DATA FOR THE TASK →
▼

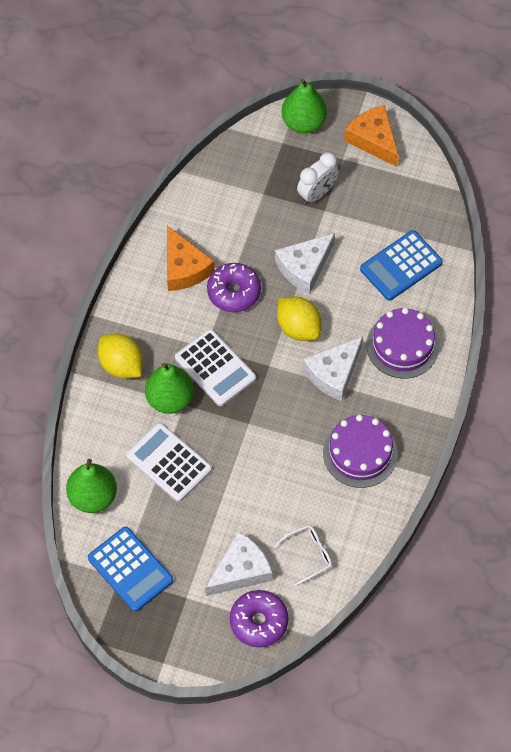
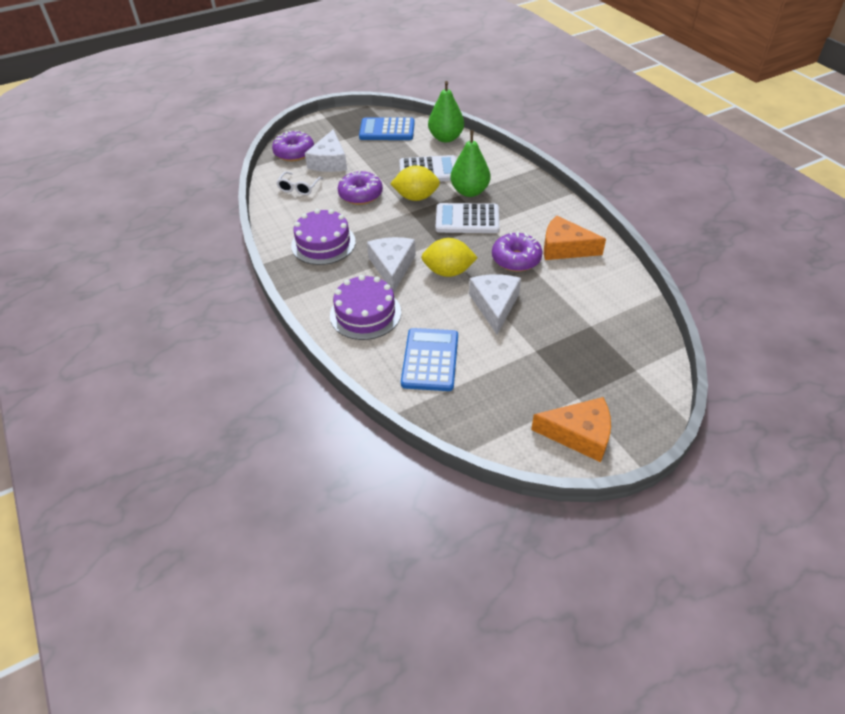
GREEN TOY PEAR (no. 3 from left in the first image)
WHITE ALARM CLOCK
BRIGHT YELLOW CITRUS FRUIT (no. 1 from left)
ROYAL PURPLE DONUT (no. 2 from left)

▲
▼

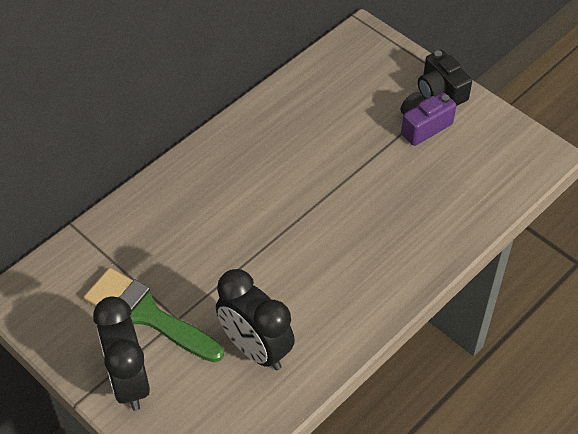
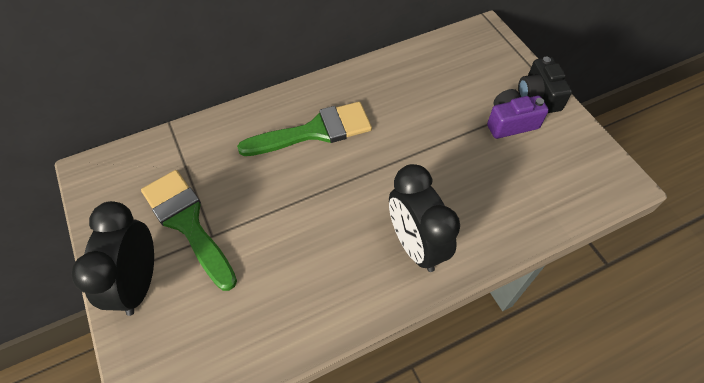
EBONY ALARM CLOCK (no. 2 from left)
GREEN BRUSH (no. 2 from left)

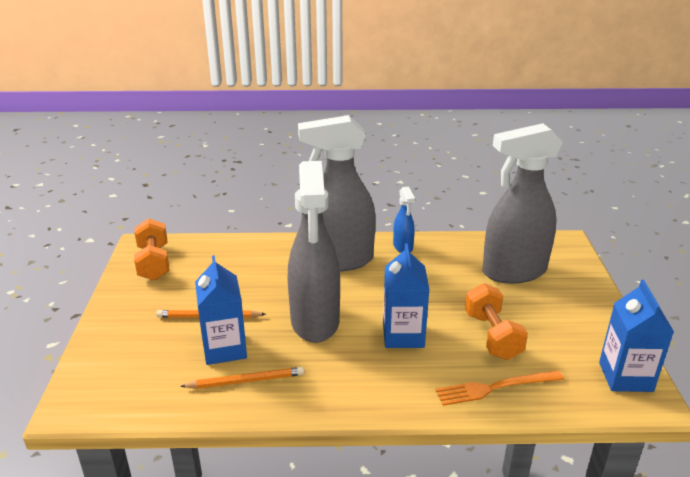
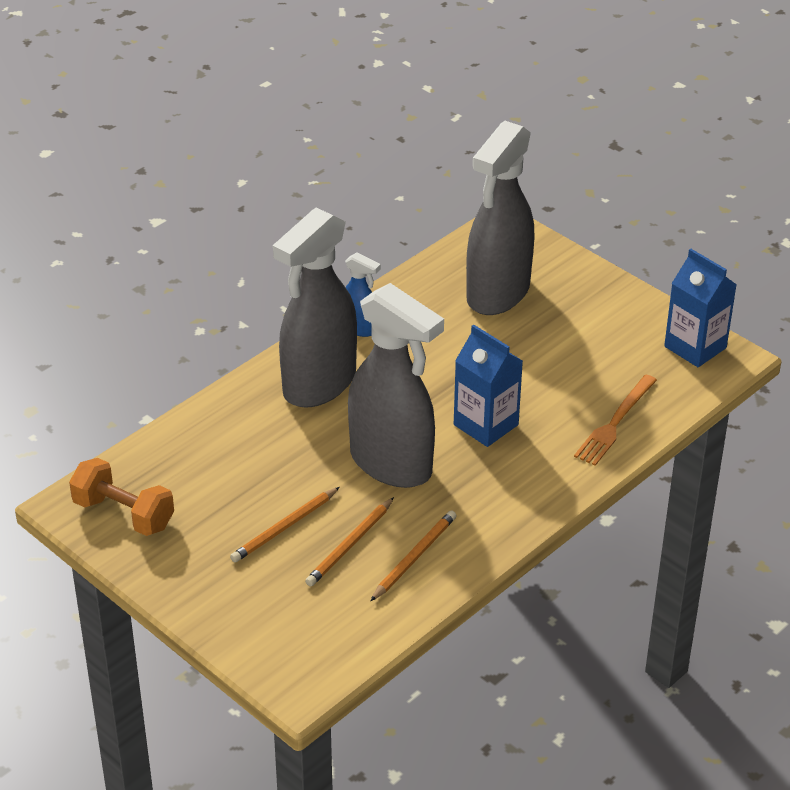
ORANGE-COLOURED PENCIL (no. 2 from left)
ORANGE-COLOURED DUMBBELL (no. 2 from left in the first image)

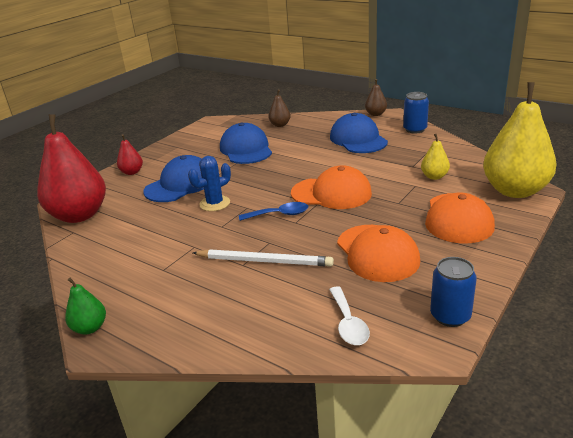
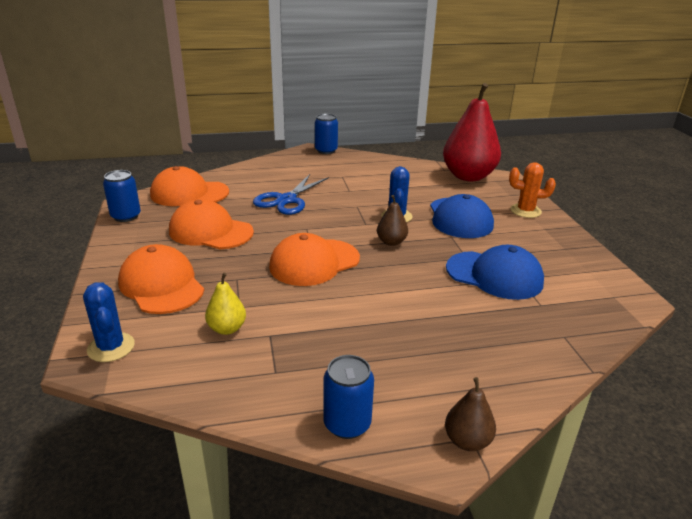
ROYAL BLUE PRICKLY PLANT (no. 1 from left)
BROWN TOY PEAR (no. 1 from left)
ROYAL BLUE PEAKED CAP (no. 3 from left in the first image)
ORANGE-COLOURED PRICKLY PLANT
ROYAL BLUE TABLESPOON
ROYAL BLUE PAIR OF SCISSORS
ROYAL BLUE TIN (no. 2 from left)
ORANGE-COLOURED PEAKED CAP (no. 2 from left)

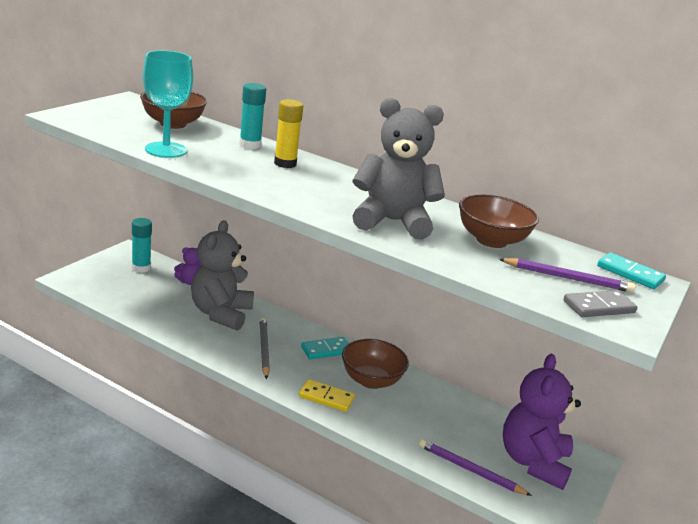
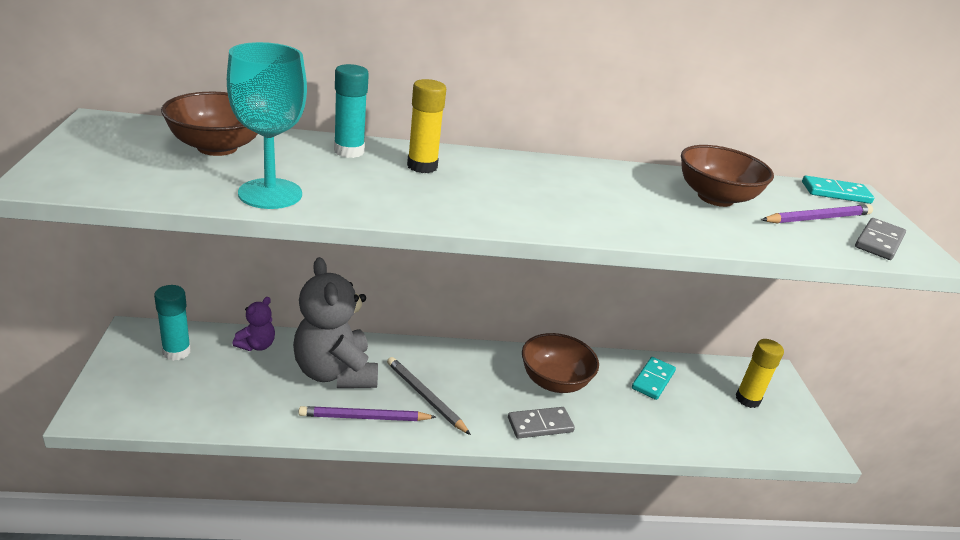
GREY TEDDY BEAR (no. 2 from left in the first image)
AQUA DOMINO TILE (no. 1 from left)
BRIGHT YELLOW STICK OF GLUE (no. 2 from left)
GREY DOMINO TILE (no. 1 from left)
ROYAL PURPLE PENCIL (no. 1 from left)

▲
▼

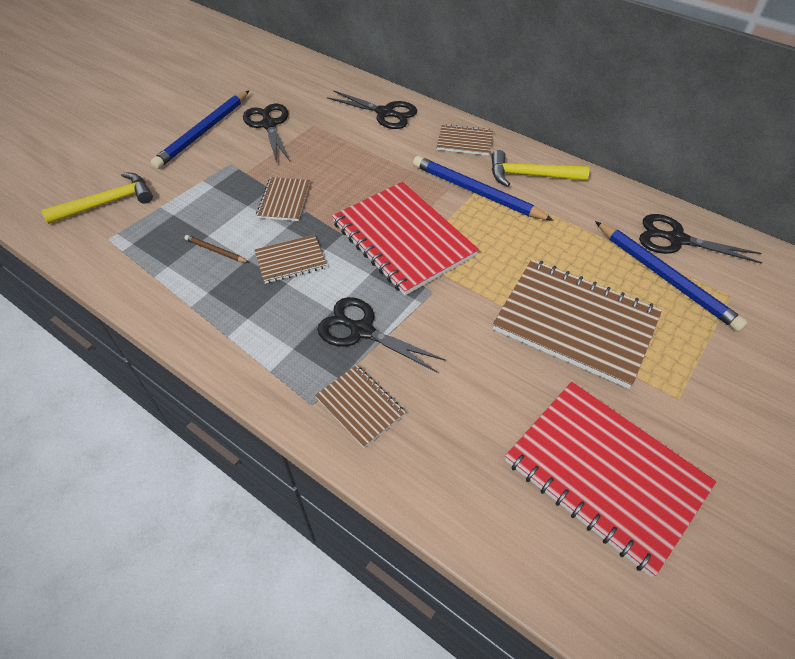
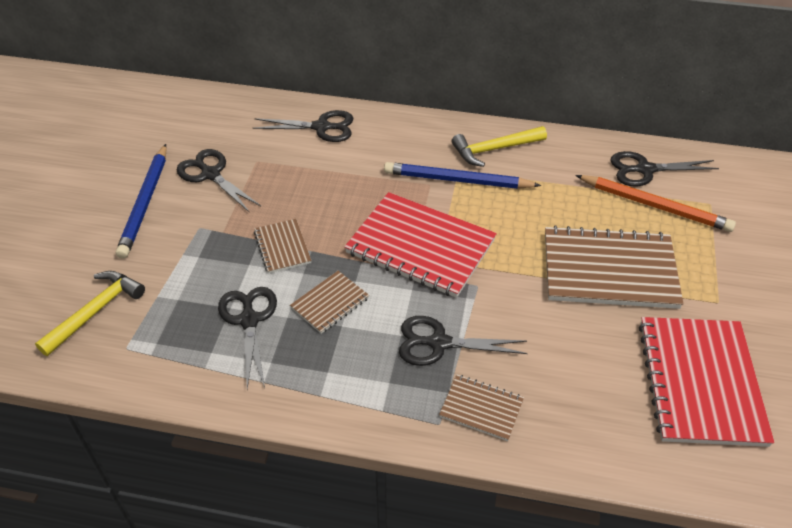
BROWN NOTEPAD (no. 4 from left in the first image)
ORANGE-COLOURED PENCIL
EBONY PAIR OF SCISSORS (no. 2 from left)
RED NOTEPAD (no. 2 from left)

▲

YOUR ASSIGNMENT →
Taking the entries above, print exactly the lines starting at the line with "BRIGHT YELLOW CITRUS FRUIT (no. 1 from left)" and ending at the line with "ROYAL PURPLE DONUT (no. 2 from left)", both included.

WRITTEN ANSWER →
BRIGHT YELLOW CITRUS FRUIT (no. 1 from left)
ROYAL PURPLE DONUT (no. 2 from left)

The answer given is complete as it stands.